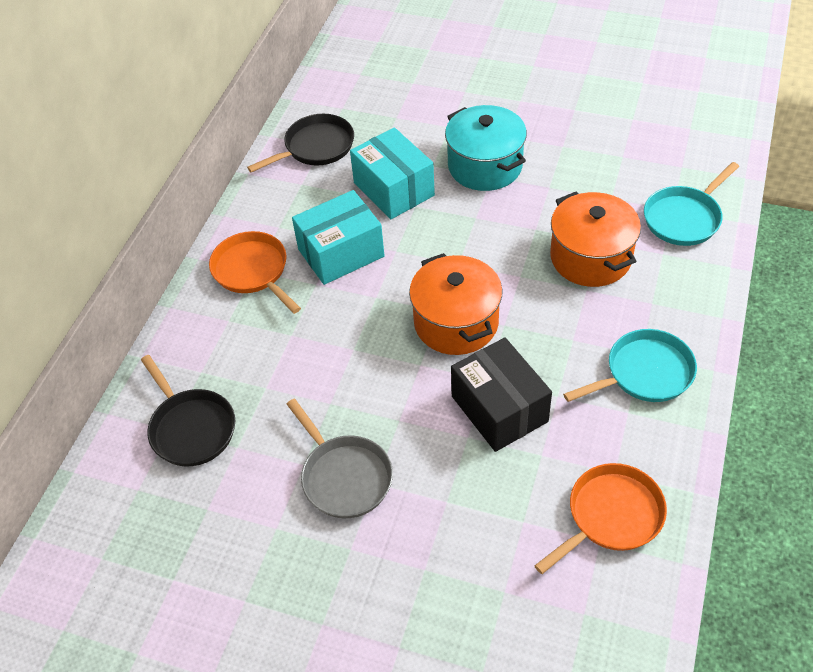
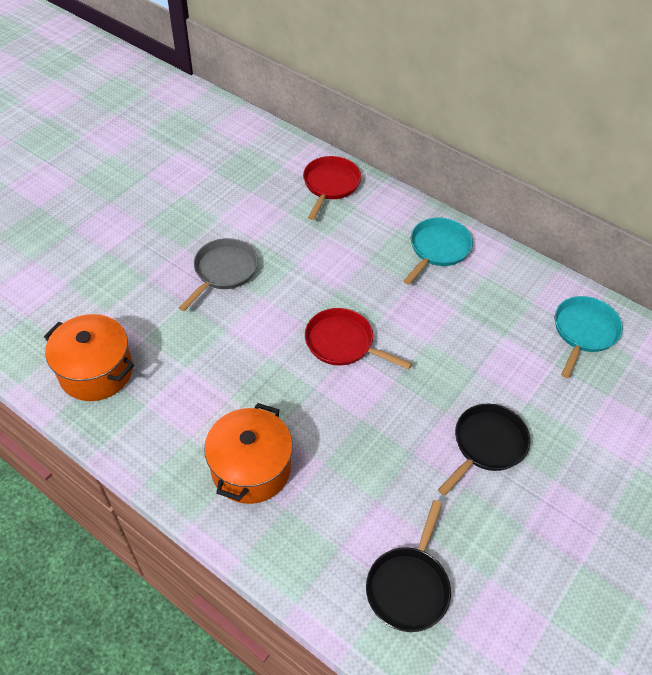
black box: 1 -> 0
orange pan: 2 -> 0
red pan: 0 -> 2
turquoise box: 2 -> 0
turquoise pot: 1 -> 0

· · · · · · ·

§ **What you need to do**: In your reply, every line of the material should appear exactly as written, and no picture should.

§ **Answer space**:
black box: 1 -> 0
orange pan: 2 -> 0
red pan: 0 -> 2
turquoise box: 2 -> 0
turquoise pot: 1 -> 0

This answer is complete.